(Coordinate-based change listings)
○ ○ ○ ○
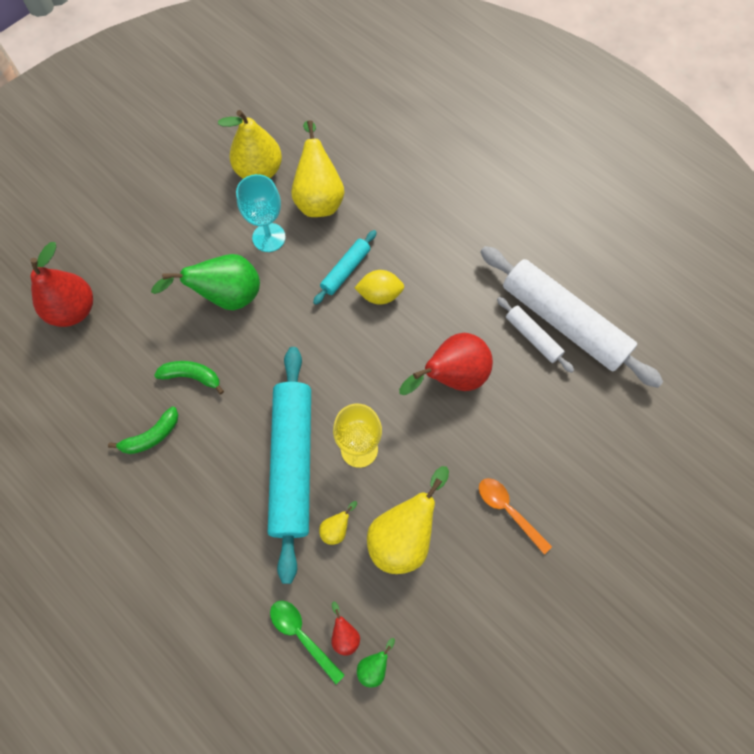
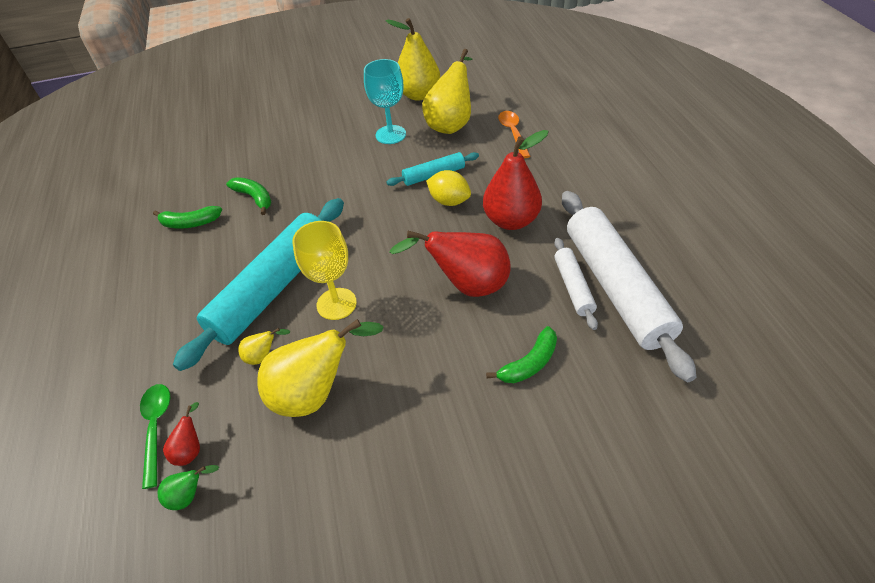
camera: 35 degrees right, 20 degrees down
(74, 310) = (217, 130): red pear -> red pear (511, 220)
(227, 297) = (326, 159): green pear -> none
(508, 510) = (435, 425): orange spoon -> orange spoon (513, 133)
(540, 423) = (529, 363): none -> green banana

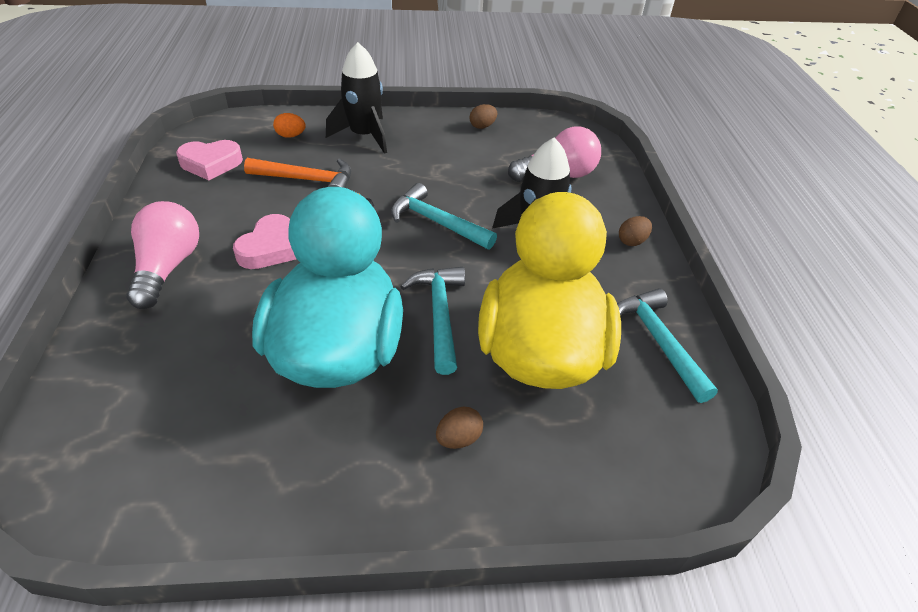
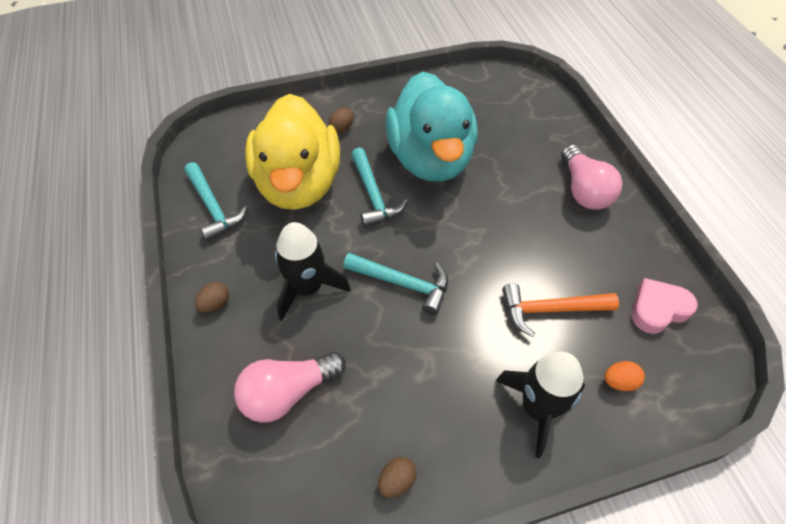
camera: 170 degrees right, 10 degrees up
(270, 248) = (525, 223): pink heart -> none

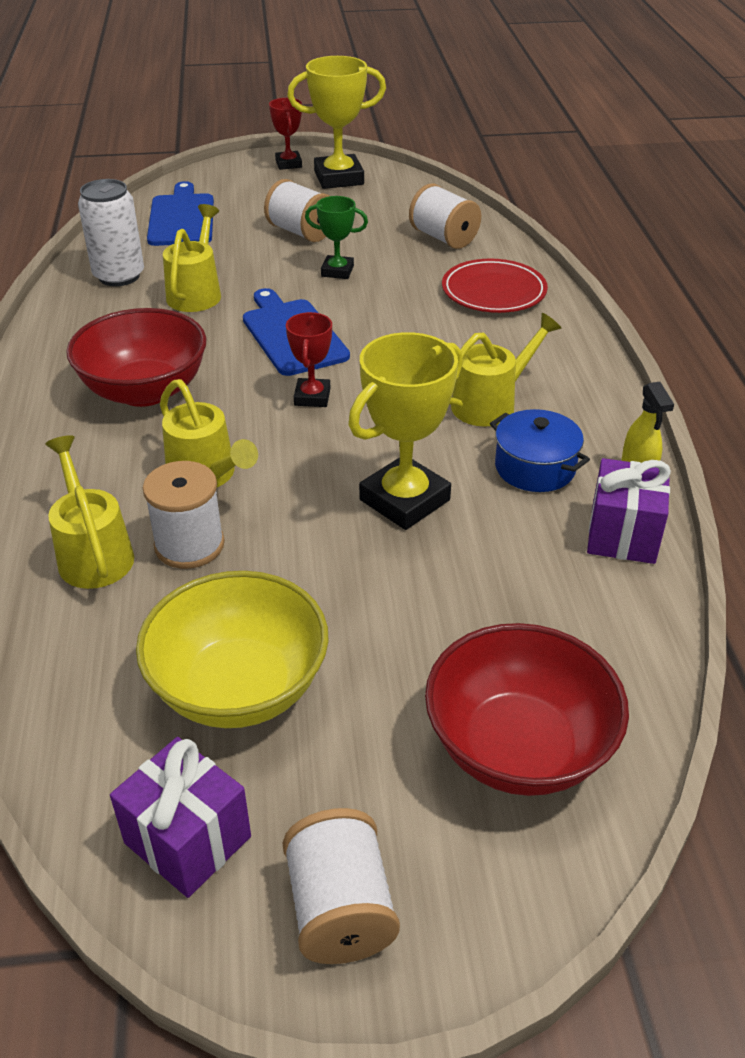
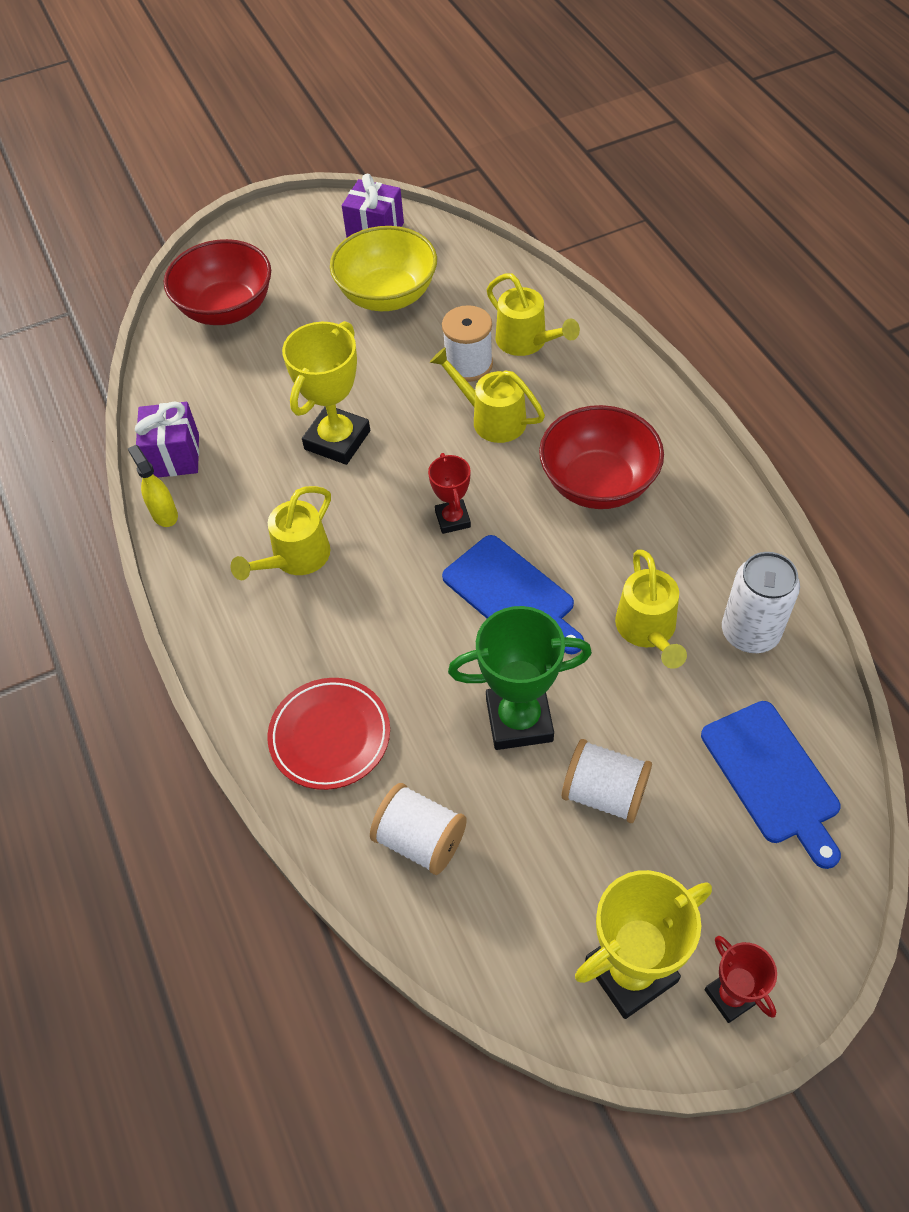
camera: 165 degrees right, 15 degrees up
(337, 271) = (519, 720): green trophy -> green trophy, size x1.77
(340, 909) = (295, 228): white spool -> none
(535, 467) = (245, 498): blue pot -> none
○ ○ ○ ○
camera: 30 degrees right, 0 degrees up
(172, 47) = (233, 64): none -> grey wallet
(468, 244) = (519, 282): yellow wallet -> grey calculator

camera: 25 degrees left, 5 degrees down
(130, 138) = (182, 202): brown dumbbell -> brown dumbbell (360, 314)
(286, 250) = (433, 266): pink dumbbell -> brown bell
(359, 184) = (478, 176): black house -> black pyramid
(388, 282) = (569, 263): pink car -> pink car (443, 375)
○ ○ ○ ○
TASK BRIEF = Your reply should hold nothing but the lines above, from the one containing "camera: 35 degrees right, 20 degrees down" to the one containing "(535, 467) = (245, 498): blue pot -> none", reproduced exactly minus the pictures.

EXERCISE SOLUTION =
camera: 35 degrees right, 20 degrees down
(74, 310) = (217, 130): red pear -> red pear (511, 220)
(227, 297) = (326, 159): green pear -> none
(508, 510) = (435, 425): orange spoon -> orange spoon (513, 133)
(540, 423) = (529, 363): none -> green banana

camera: 170 degrees right, 10 degrees up
(270, 248) = (525, 223): pink heart -> none

camera: 165 degrees right, 15 degrees up
(337, 271) = (519, 720): green trophy -> green trophy, size x1.77
(340, 909) = (295, 228): white spool -> none
(535, 467) = (245, 498): blue pot -> none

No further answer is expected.